What needs to be done – Please print the entries below exactly, from the line with "chair: (547, 507)" through the line with "plant: (795, 531) -> (77, 584), moved", including both of those lines and leaving out all others.

Data for this exercise –
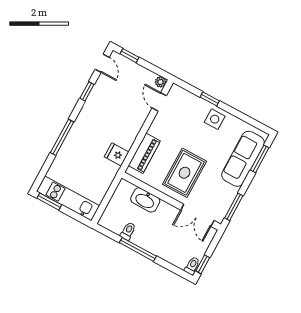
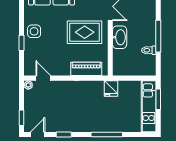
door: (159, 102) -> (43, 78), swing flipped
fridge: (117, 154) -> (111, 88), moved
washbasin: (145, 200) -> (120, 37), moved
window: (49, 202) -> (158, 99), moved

==

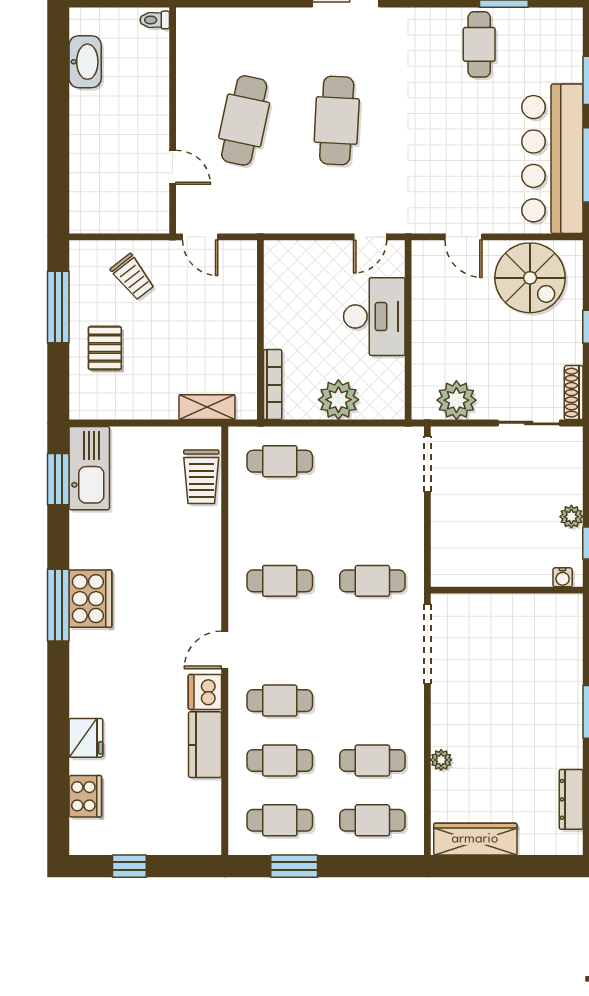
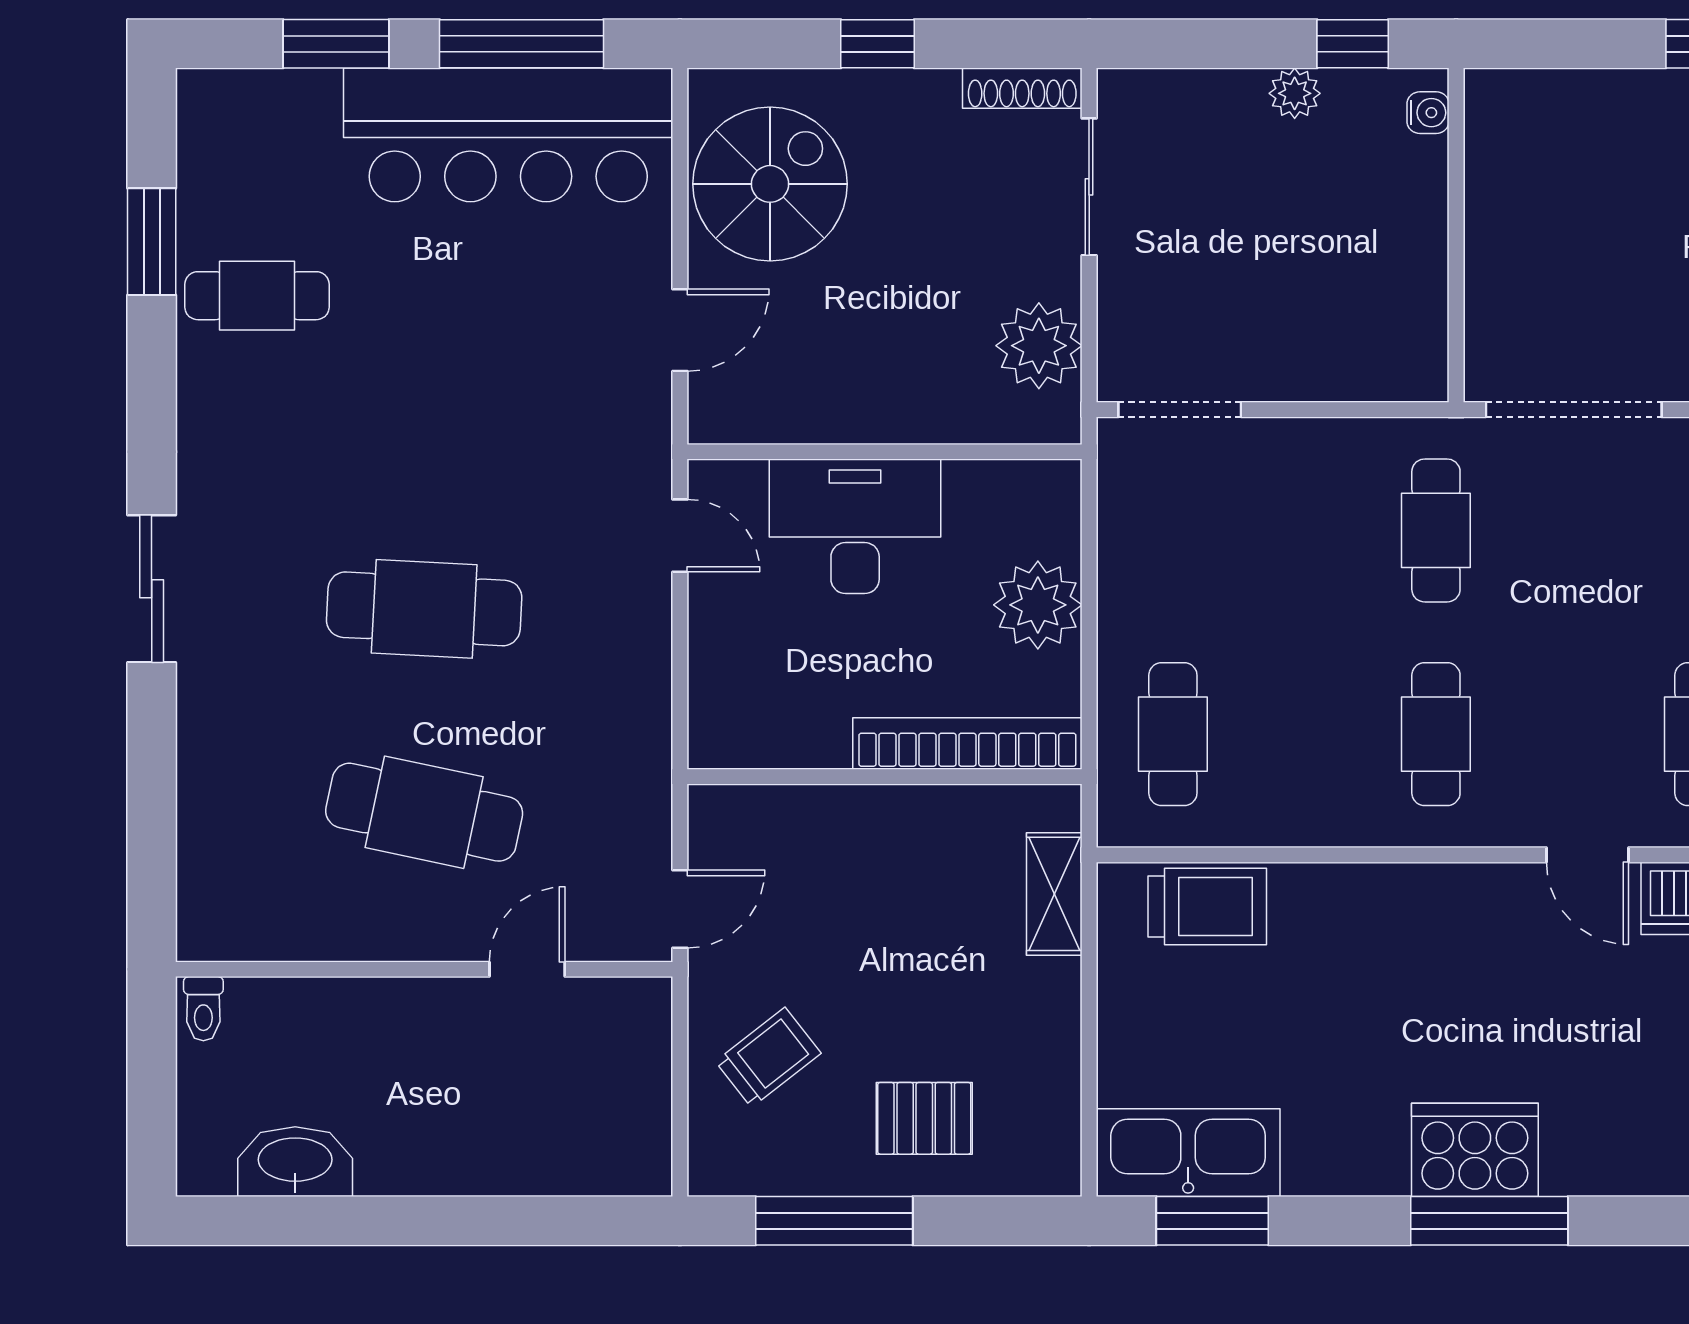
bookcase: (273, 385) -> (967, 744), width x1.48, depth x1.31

---

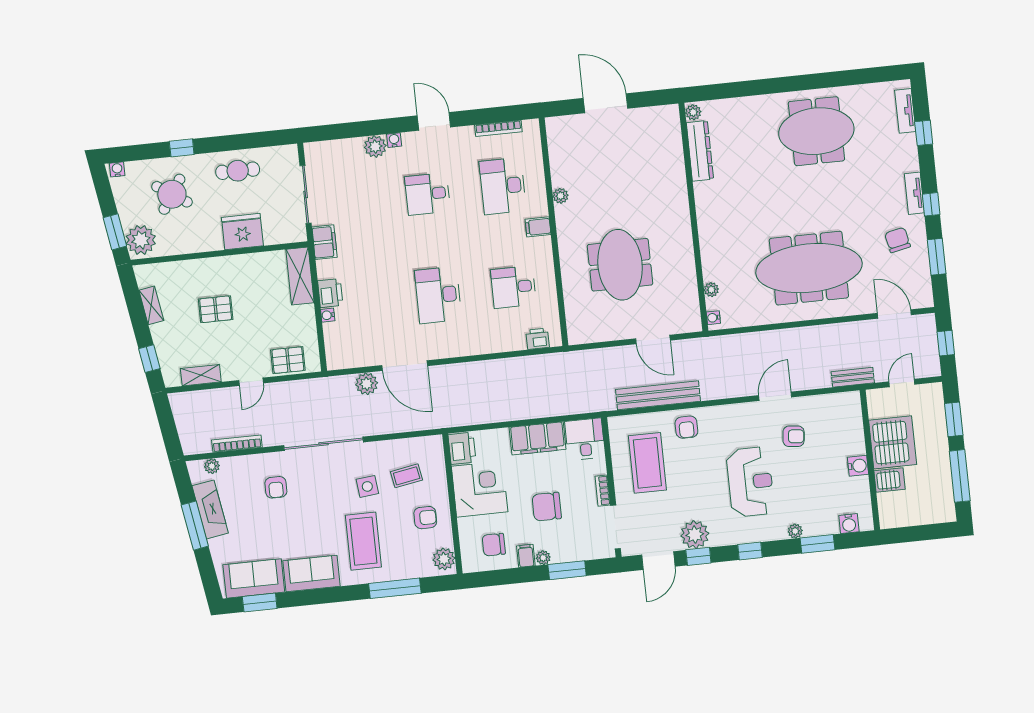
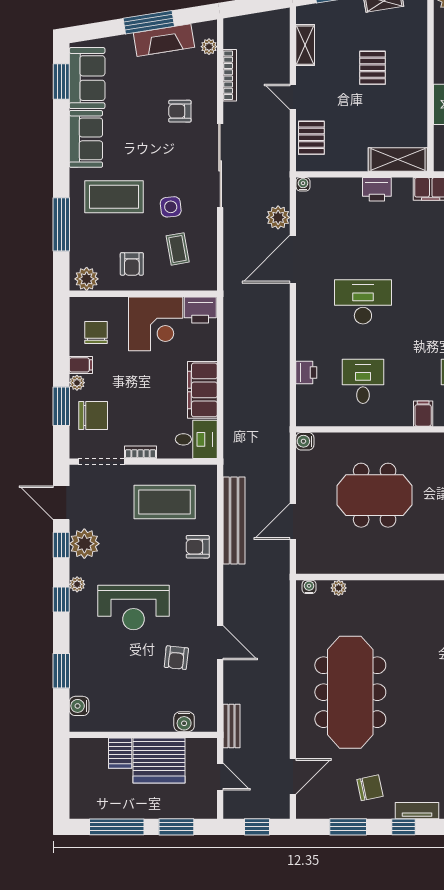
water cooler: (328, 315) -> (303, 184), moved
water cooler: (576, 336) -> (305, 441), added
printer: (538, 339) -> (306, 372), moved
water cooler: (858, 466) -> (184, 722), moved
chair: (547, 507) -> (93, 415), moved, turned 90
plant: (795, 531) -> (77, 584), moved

Exercise solution –
chair: (547, 507) -> (93, 415), moved, turned 90
plant: (795, 531) -> (77, 584), moved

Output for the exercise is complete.